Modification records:

——

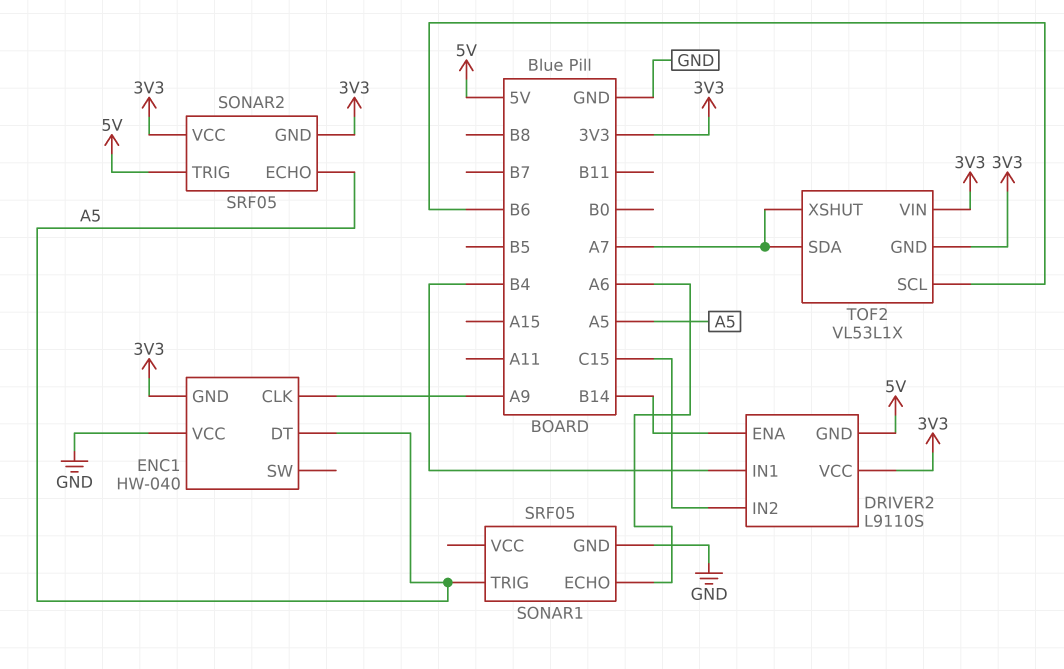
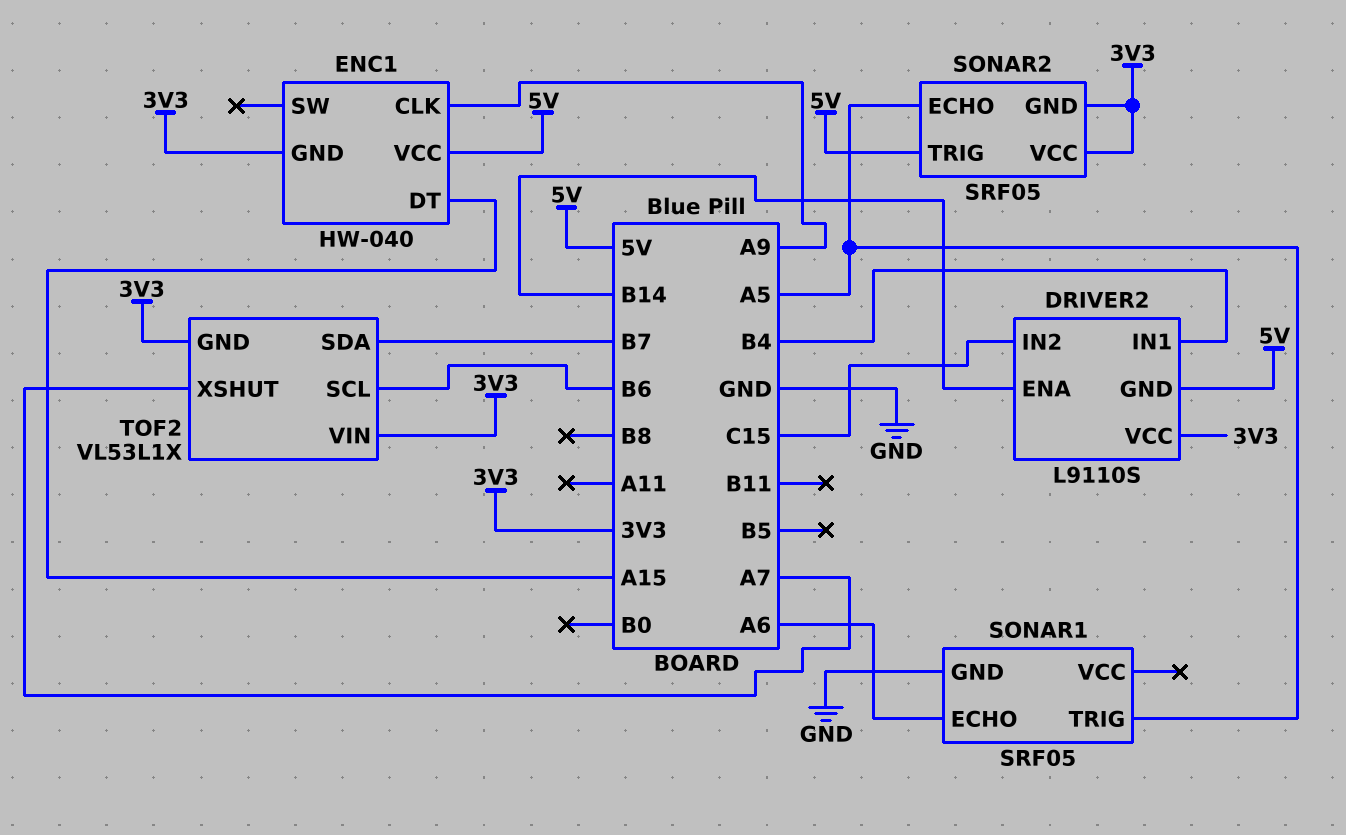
ENC1 pin DT: A5 -> A15
ENC1 pin VCC: GND -> 5V
TOF2 pin SDA: A7 -> B7

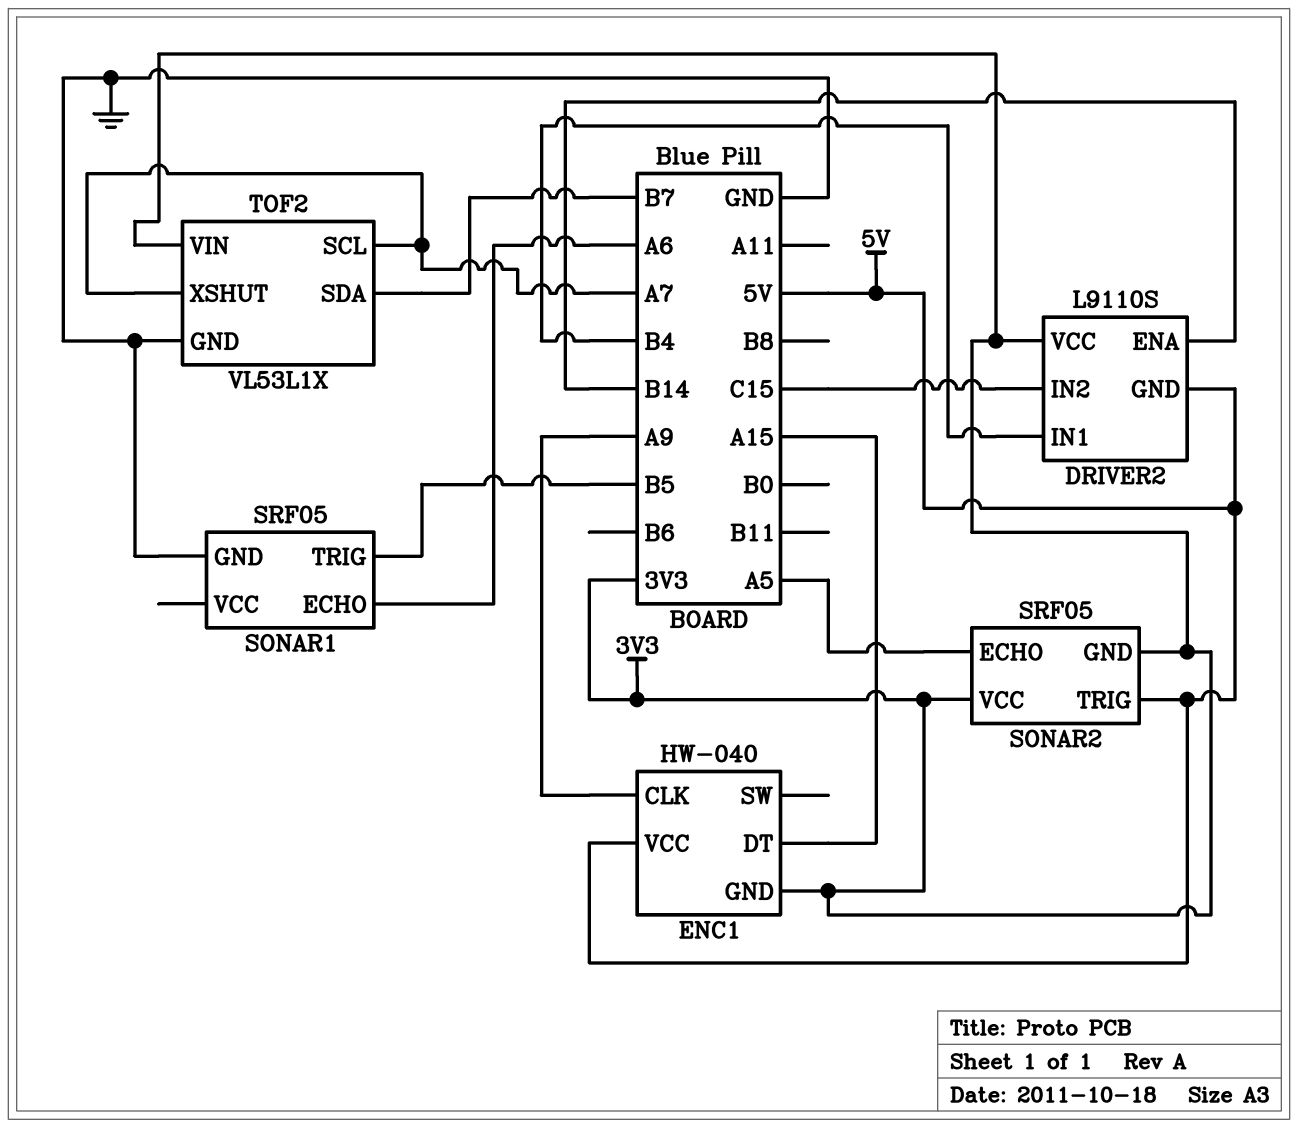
SONAR1 pin TRIG: A5 -> B5
TOF2 pin GND: 3V3 -> GND
TOF2 pin SCL: B6 -> A7

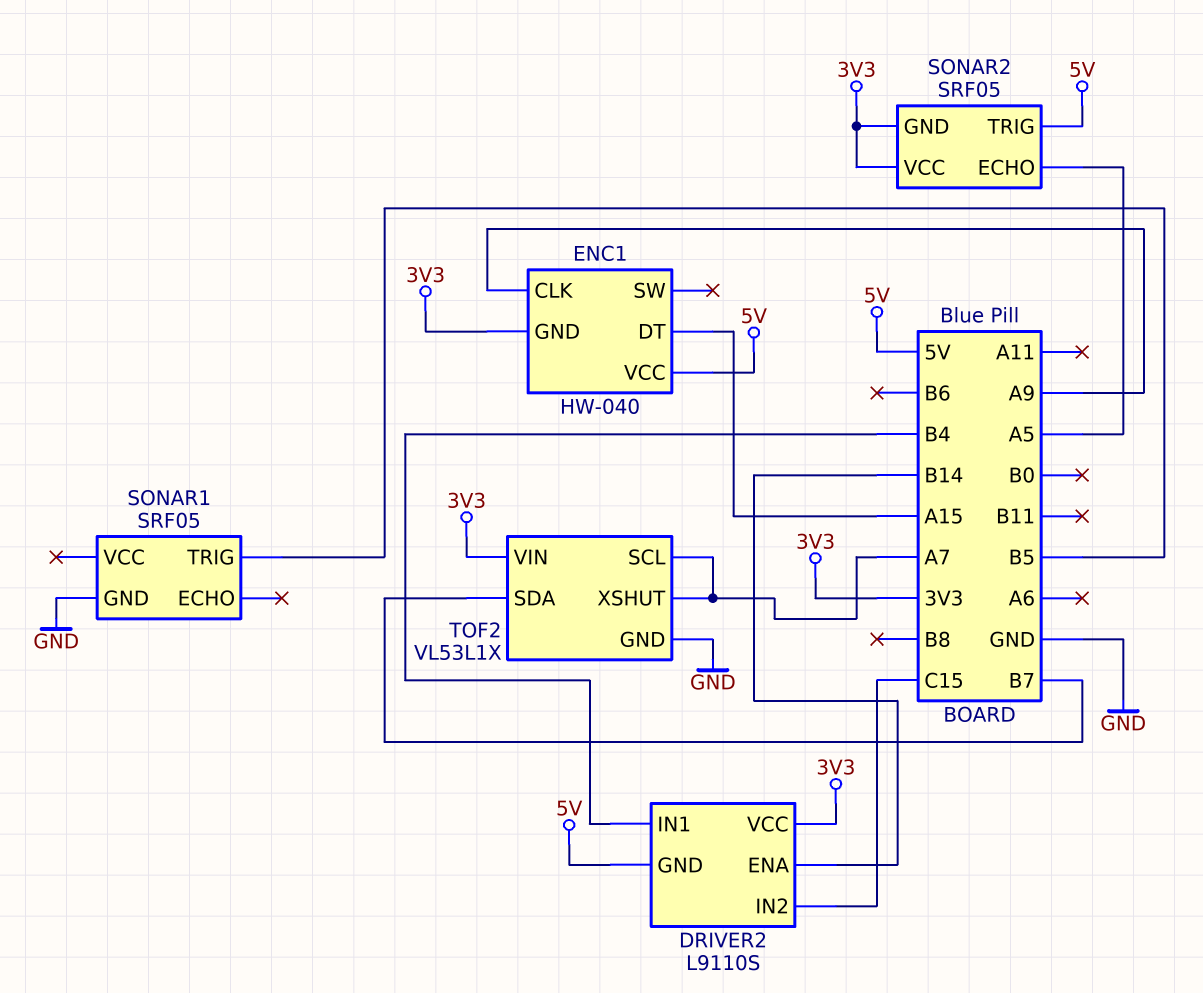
SONAR1 pin ECHO: A6 -> none

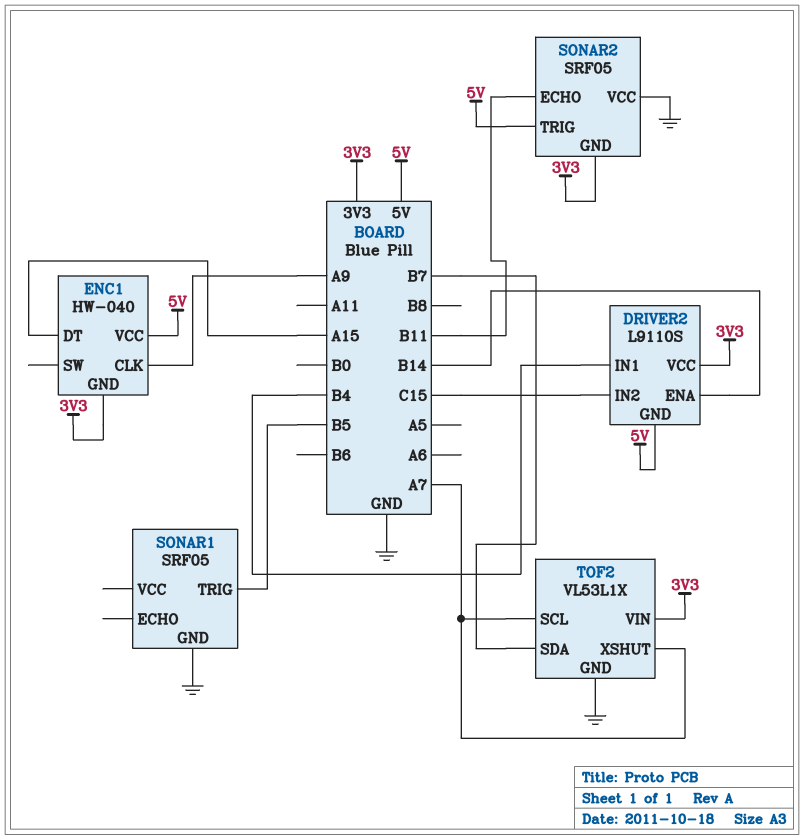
SONAR2 pin ECHO: A5 -> B11
SONAR2 pin VCC: 3V3 -> GND

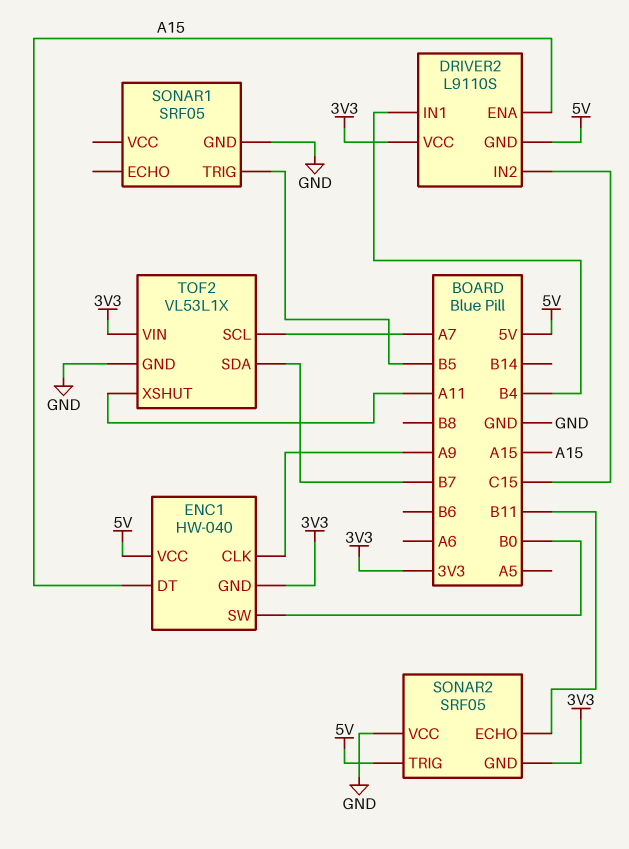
DRIVER2 pin ENA: B14 -> A15
ENC1 pin SW: none -> B0
TOF2 pin XSHUT: A7 -> A11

——

▶ About this exercise: The data should be printed again unchanged; leave its pictures out.

▶ Output of the task:
ENC1 pin DT: A5 -> A15
ENC1 pin VCC: GND -> 5V
TOF2 pin SDA: A7 -> B7

SONAR1 pin TRIG: A5 -> B5
TOF2 pin GND: 3V3 -> GND
TOF2 pin SCL: B6 -> A7

SONAR1 pin ECHO: A6 -> none

SONAR2 pin ECHO: A5 -> B11
SONAR2 pin VCC: 3V3 -> GND

DRIVER2 pin ENA: B14 -> A15
ENC1 pin SW: none -> B0
TOF2 pin XSHUT: A7 -> A11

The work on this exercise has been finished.